TASK INPUTS
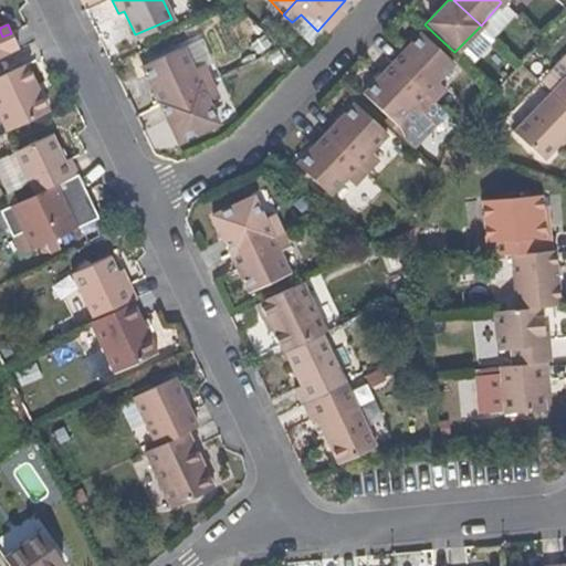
[(0,56),(18,49),(11,33),(2,37),(0,31),(0,56)]
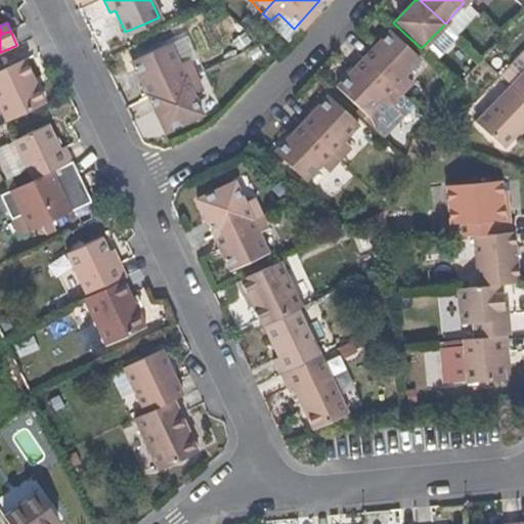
[(413,60),(385,33),(361,56),(398,92),(411,79),(403,70),(413,60)]
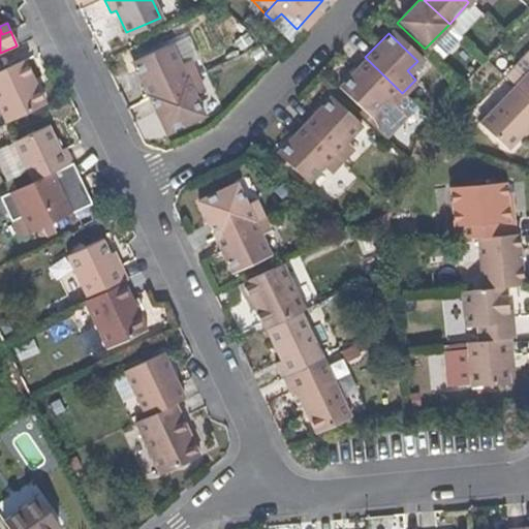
[(197,73),(189,58),(179,62),(170,44),(134,61),(151,96),(197,73)]
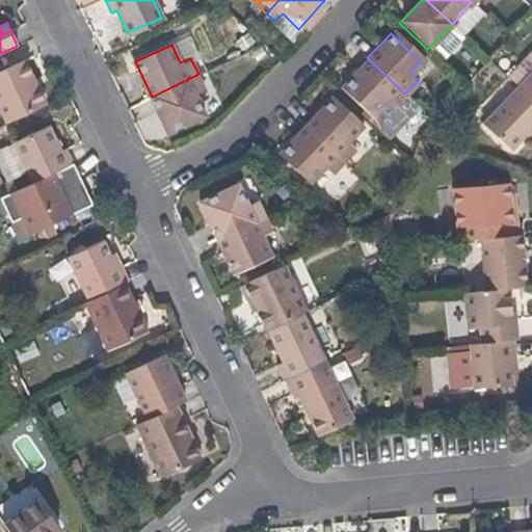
[(404,94),(367,57),(336,89),(364,115),(366,117),(384,98),(394,106),(404,94)]
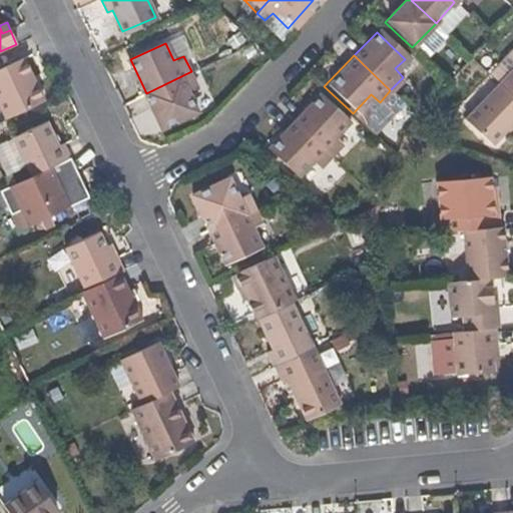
[(44,100),(23,57),(0,69),(0,105),(6,118),(44,100)]
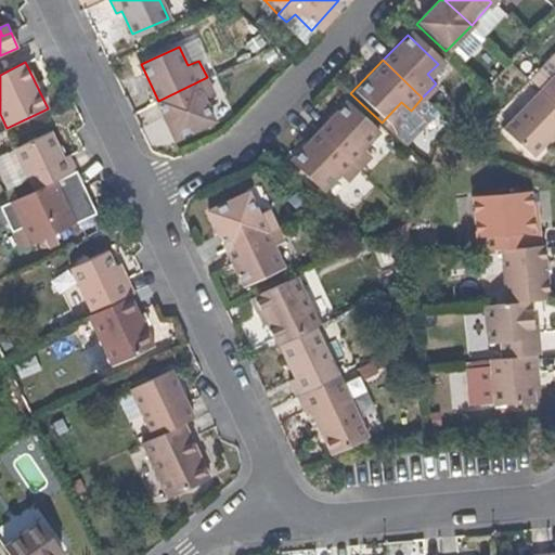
[(554,104),(554,75),(541,91),(554,104)]
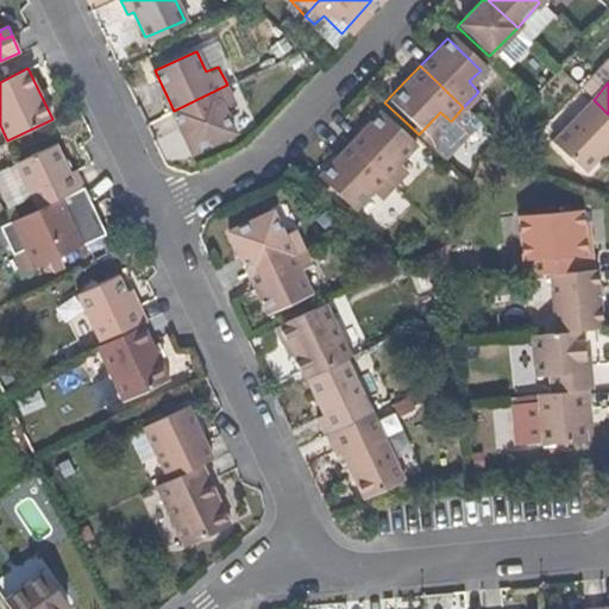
[(234,131),(224,108),(234,102),(227,85),(174,111),(192,150),(234,131)]
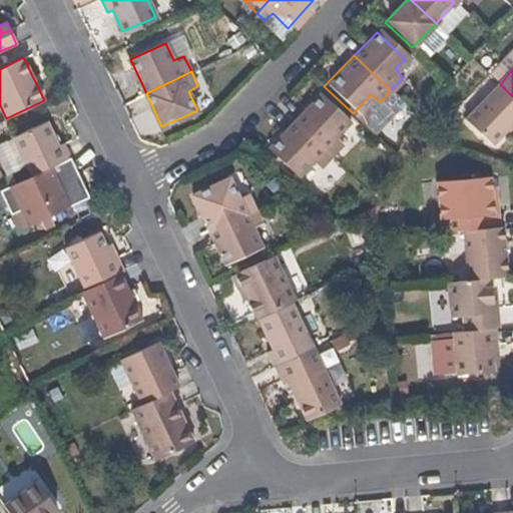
[(512,126),(512,96),(500,84),(465,120),(493,146),(512,126)]
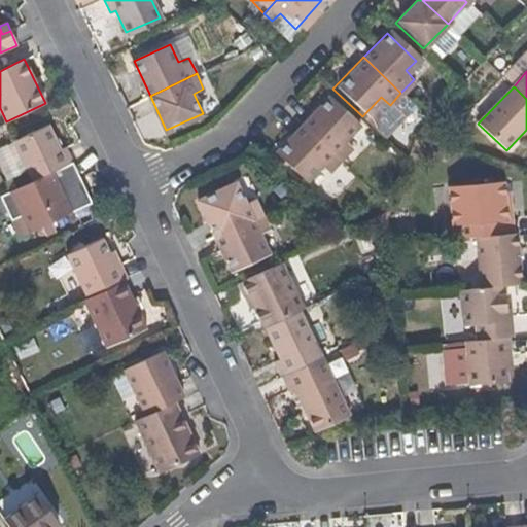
[(353,125),(323,98),(300,121),(338,159),(350,145),(343,138),(353,125)]
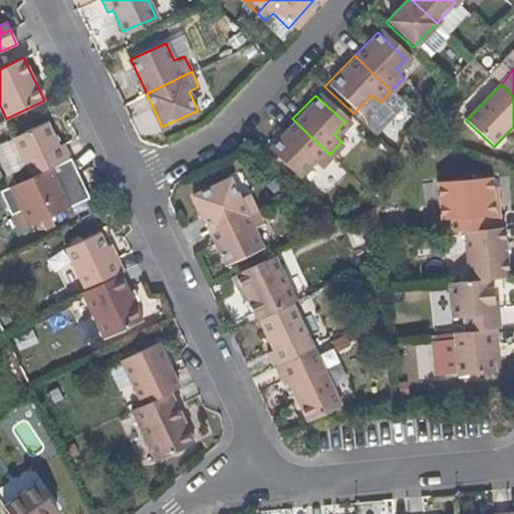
[(71,158),(64,144),(58,145),(45,117),(10,133),(30,177),(71,158)]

EXERCISE OBJECTIVE
What is needed is the listing above, repeated verbatim, without its images.

EXERCISE RESPONSE
[(0,56),(18,49),(11,33),(2,37),(0,31),(0,56)]
[(413,60),(385,33),(361,56),(398,92),(411,79),(403,70),(413,60)]
[(197,73),(189,58),(179,62),(170,44),(134,61),(151,96),(197,73)]
[(404,94),(367,57),(336,89),(364,115),(366,117),(384,98),(394,106),(404,94)]
[(44,100),(23,57),(0,69),(0,105),(6,118),(44,100)]
[(554,104),(554,75),(541,91),(554,104)]
[(234,131),(224,108),(234,102),(227,85),(174,111),(192,150),(234,131)]
[(512,126),(512,96),(500,84),(465,120),(493,146),(512,126)]
[(353,125),(323,98),(300,121),(338,159),(350,145),(343,138),(353,125)]
[(71,158),(64,144),(58,145),(45,117),(10,133),(30,177),(71,158)]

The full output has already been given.